= Required work =
Reproduce the following data exactly, minus any images.

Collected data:
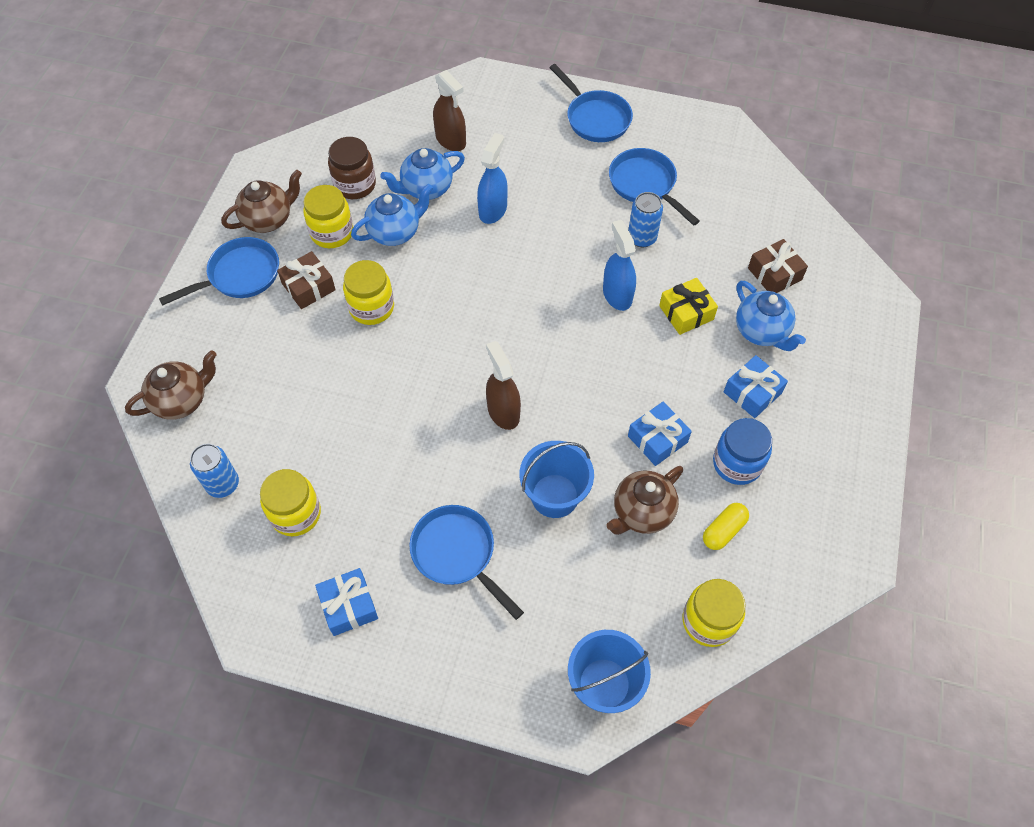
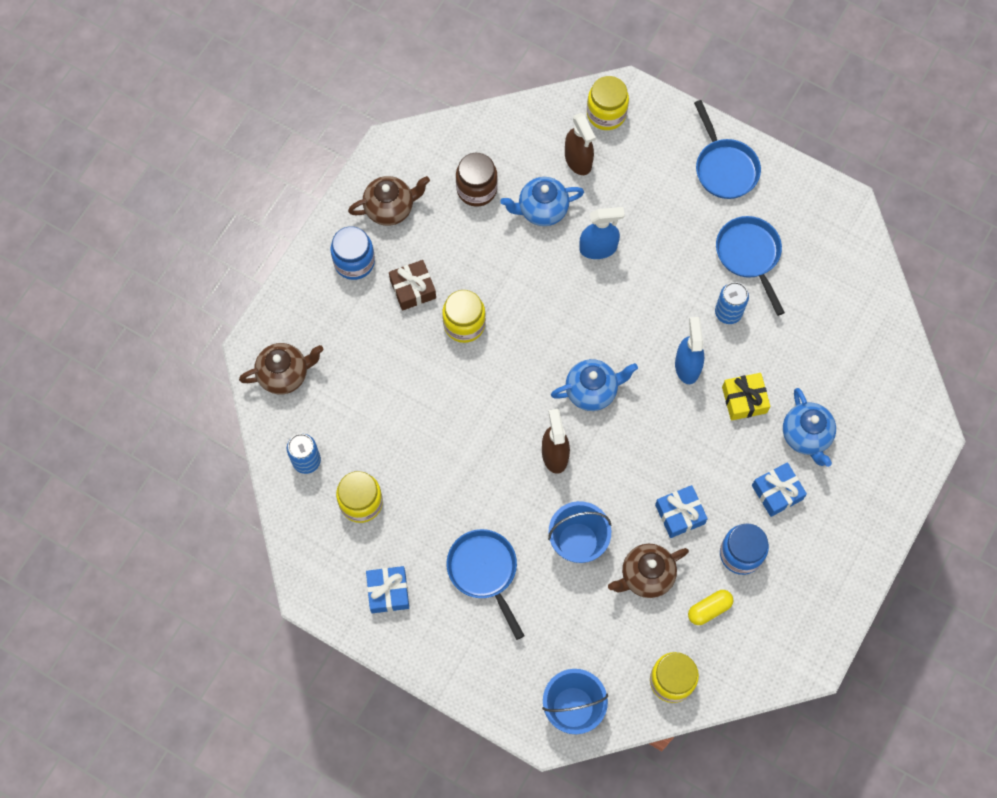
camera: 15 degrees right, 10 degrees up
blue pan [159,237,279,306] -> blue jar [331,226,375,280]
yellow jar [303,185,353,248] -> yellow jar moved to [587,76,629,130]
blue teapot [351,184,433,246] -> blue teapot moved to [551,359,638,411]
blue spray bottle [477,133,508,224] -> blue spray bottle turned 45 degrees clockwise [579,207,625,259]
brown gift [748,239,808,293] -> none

= Result =
camera: 15 degrees right, 10 degrees up
blue pan [159,237,279,306] -> blue jar [331,226,375,280]
yellow jar [303,185,353,248] -> yellow jar moved to [587,76,629,130]
blue teapot [351,184,433,246] -> blue teapot moved to [551,359,638,411]
blue spray bottle [477,133,508,224] -> blue spray bottle turned 45 degrees clockwise [579,207,625,259]
brown gift [748,239,808,293] -> none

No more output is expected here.